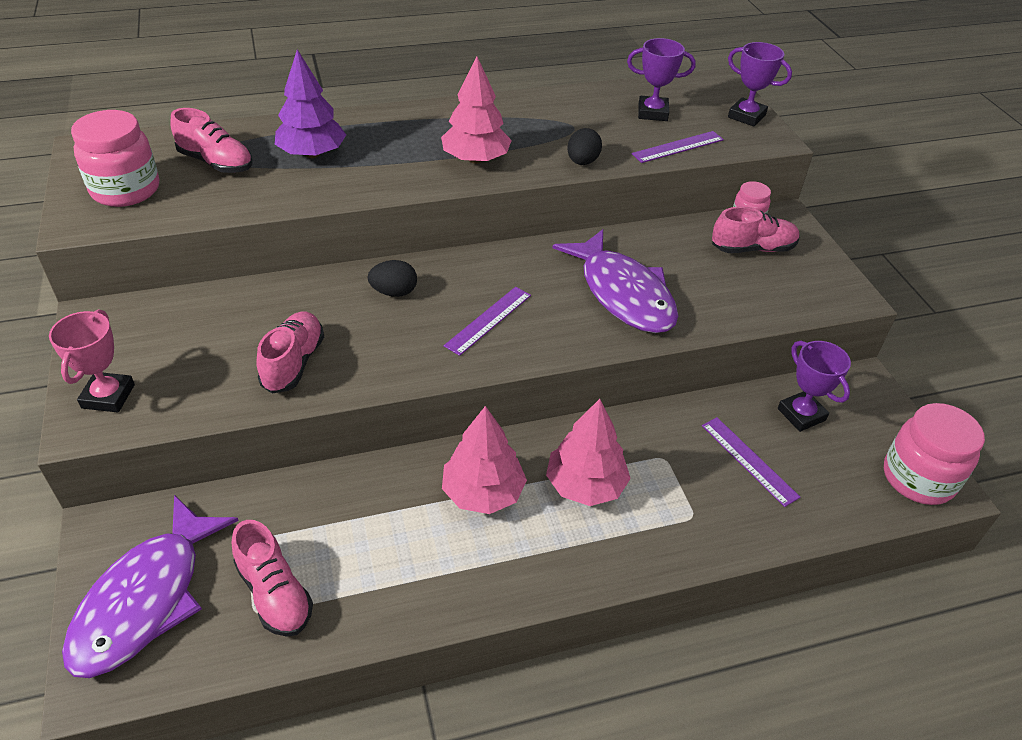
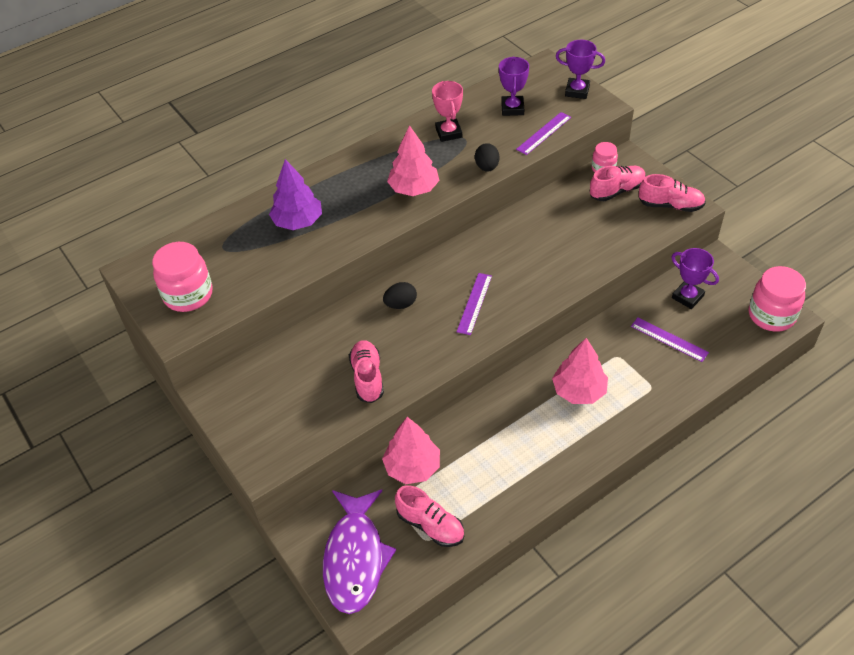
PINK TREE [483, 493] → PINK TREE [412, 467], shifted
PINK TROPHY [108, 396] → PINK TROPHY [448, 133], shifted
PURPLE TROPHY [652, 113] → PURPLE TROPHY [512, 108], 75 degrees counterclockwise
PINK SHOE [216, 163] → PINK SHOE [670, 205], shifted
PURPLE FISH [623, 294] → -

※ ※ ※

* _Problem to work on_
Exactly as written, print each entry, leaving all pictures out.

* _Your response_
PINK TREE [483, 493] → PINK TREE [412, 467], shifted
PINK TROPHY [108, 396] → PINK TROPHY [448, 133], shifted
PURPLE TROPHY [652, 113] → PURPLE TROPHY [512, 108], 75 degrees counterclockwise
PINK SHOE [216, 163] → PINK SHOE [670, 205], shifted
PURPLE FISH [623, 294] → -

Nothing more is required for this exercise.